**ASSIGNMENT**
If a line in the entries includes "rolling", show that line.

**SUPPLIED ENTRIES**
□ □ □ □ □ □ □

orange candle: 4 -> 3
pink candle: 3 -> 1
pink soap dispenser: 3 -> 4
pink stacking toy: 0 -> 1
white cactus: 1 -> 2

□ □ □ □ □ □ □

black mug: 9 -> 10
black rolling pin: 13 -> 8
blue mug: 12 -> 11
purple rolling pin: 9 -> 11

□ □ □ □ □ □ □

**RESULT BELOW**
black rolling pin: 13 -> 8
purple rolling pin: 9 -> 11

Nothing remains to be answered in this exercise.